For this exercise, please find the lines in the entries that include the word "VMID" and copy them.

Given data
-----

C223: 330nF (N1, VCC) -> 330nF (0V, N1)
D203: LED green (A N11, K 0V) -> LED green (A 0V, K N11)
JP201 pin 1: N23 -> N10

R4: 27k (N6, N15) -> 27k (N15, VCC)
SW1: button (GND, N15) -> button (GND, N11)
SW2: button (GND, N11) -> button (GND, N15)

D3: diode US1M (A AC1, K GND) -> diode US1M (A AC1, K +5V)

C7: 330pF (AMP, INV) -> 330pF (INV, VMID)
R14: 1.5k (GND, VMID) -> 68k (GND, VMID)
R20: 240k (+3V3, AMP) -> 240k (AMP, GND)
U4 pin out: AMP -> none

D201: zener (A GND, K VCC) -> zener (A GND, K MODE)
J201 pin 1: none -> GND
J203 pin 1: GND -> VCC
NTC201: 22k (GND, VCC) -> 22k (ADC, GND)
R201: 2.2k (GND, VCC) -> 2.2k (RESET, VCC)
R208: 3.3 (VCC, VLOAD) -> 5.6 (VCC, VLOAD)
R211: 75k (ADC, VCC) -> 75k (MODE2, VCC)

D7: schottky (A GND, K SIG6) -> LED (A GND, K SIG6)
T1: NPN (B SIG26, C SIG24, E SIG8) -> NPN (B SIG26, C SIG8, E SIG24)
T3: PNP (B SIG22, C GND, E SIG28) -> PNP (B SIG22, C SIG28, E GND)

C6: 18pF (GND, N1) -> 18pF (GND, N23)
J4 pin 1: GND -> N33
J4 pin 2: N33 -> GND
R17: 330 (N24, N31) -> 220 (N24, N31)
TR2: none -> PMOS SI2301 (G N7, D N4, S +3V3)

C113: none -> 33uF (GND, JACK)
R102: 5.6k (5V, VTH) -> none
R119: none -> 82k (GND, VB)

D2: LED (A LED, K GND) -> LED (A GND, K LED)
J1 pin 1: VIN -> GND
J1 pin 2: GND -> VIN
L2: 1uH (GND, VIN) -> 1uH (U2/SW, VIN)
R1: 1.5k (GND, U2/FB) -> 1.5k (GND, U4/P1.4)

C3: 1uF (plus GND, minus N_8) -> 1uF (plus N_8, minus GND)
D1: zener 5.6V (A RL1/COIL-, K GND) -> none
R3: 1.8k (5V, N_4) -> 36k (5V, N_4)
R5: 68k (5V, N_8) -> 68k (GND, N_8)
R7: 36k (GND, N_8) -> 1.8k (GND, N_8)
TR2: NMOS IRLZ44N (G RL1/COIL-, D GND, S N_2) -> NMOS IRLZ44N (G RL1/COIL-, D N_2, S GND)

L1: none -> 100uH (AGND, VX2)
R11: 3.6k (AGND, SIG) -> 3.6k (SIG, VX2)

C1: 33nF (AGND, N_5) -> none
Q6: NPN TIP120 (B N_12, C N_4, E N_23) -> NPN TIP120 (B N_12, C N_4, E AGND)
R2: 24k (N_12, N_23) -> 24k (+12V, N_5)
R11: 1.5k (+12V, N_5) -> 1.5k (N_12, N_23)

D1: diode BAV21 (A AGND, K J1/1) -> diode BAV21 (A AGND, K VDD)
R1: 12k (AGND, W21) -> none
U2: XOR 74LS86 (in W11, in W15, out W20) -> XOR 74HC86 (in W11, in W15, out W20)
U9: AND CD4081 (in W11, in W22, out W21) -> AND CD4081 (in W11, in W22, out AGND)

-----

The completed task
C7: 330pF (AMP, INV) -> 330pF (INV, VMID)
R14: 1.5k (GND, VMID) -> 68k (GND, VMID)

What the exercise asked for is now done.